→ Records to process:
■ ■ ■
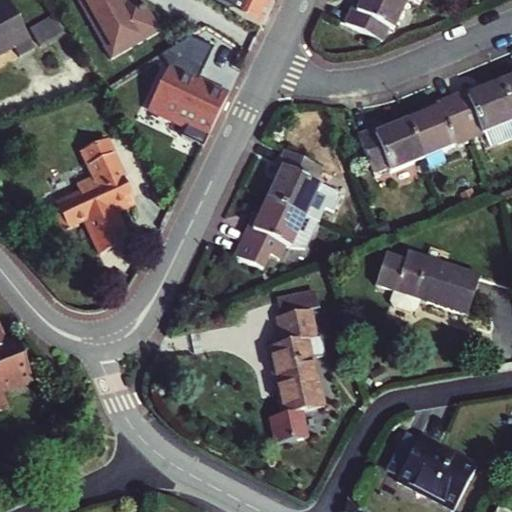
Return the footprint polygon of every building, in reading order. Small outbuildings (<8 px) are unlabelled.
■ ■ ■
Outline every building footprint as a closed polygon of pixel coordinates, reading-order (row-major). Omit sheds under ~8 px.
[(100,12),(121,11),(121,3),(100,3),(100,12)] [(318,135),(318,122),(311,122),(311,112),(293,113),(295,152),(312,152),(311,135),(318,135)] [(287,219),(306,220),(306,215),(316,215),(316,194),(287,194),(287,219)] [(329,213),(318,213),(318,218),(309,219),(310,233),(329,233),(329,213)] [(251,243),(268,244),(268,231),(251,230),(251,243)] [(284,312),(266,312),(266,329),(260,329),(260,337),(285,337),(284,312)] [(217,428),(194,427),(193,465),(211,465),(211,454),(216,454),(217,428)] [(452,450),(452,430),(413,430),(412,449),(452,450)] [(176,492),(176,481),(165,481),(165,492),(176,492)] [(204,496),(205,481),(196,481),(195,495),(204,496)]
■ ■ ■
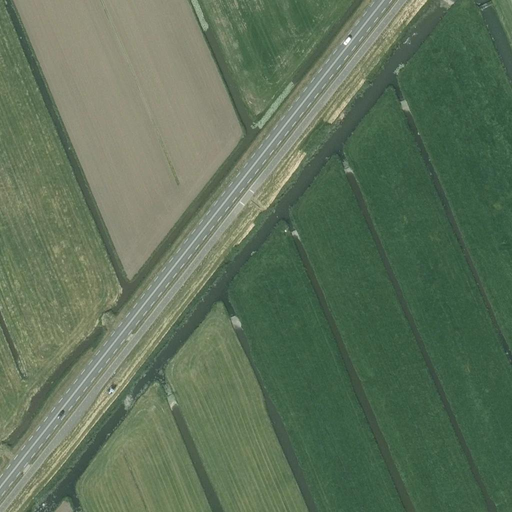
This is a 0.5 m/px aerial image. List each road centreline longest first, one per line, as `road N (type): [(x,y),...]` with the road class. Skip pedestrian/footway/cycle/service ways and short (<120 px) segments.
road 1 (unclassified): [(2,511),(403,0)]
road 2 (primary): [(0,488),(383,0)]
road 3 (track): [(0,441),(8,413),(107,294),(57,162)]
■ ■ ■
→ What you will do:
Arrange everything from the line containing "This is a 0.5" down to the line containing "road 1 (unclassified): [(2,511),(403,0)]" as a two-column CSV with the headers input and output. Place the text under input and its answer under output, each in a single quoted field with line breaks replaced by spaces.

→ Right answer:
input,output
"This is a 0.5 m/px aerial image. List each road centreline longest first, one per line, as `road N (type): [(x,y),...]` with the road class. Skip pedestrian/footway/cycle/service ways and short (<120 px) segments.","road 1 (unclassified): [(2,511),(403,0)]"